Requirement: Transcribe the listing exactly, skipping every picture.

Recorded information:
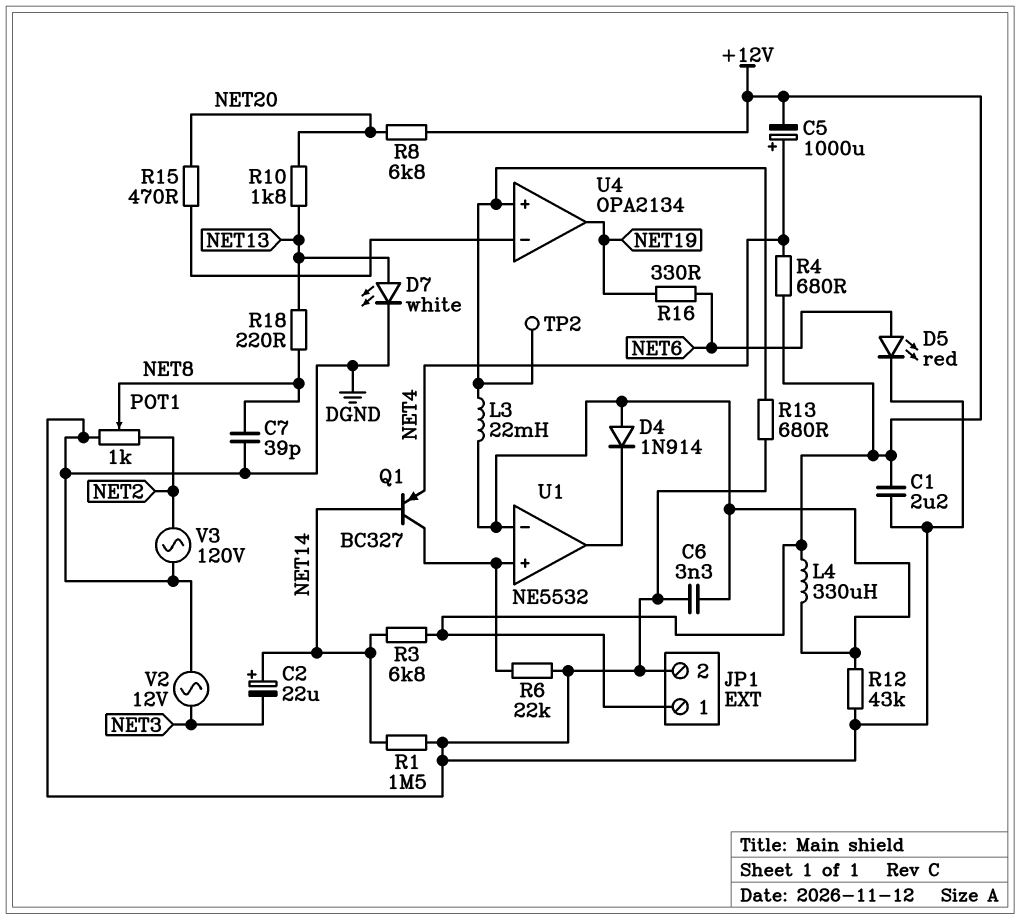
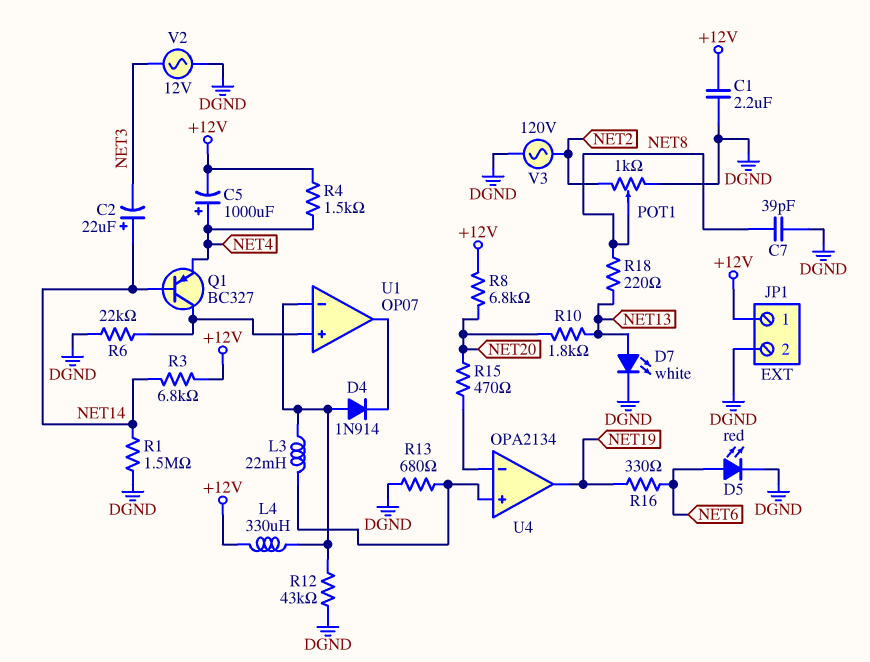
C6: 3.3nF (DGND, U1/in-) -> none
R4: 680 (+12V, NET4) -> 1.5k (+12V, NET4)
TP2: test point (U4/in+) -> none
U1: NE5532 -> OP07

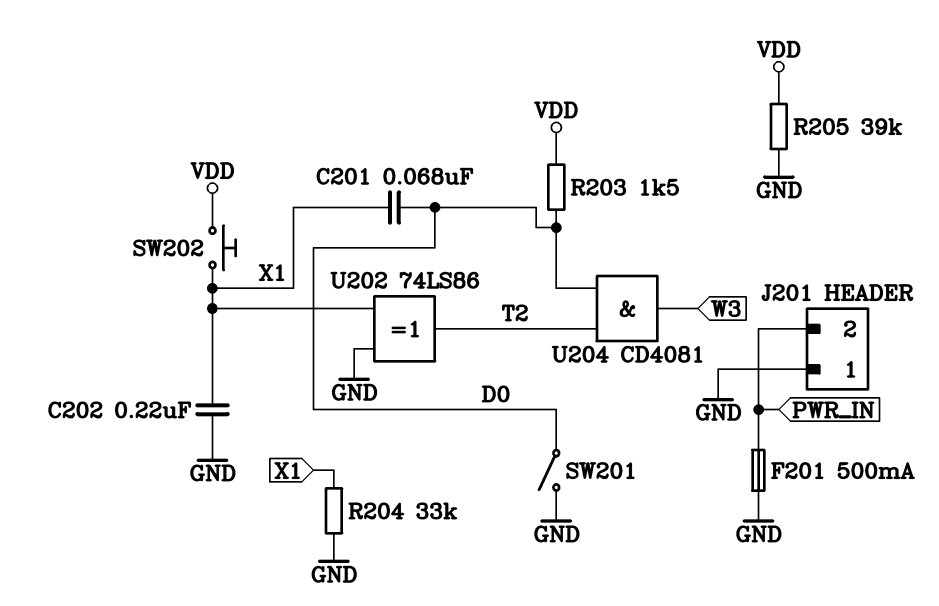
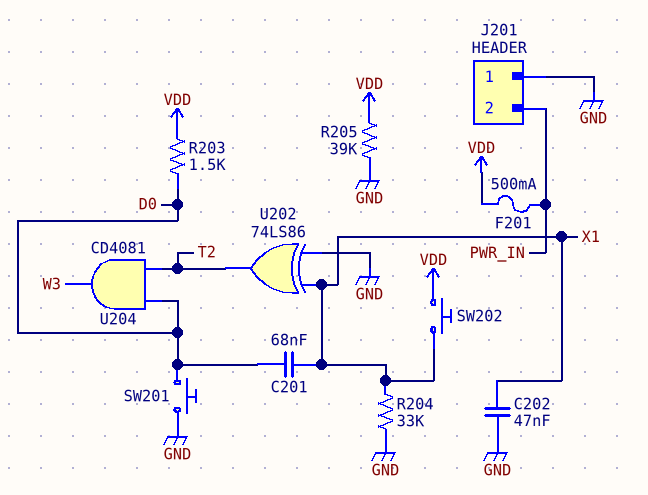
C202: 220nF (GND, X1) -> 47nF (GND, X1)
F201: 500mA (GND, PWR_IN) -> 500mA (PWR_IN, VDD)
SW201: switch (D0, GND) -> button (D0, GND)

Response to the task:
C6: 3.3nF (DGND, U1/in-) -> none
R4: 680 (+12V, NET4) -> 1.5k (+12V, NET4)
TP2: test point (U4/in+) -> none
U1: NE5532 -> OP07

C202: 220nF (GND, X1) -> 47nF (GND, X1)
F201: 500mA (GND, PWR_IN) -> 500mA (PWR_IN, VDD)
SW201: switch (D0, GND) -> button (D0, GND)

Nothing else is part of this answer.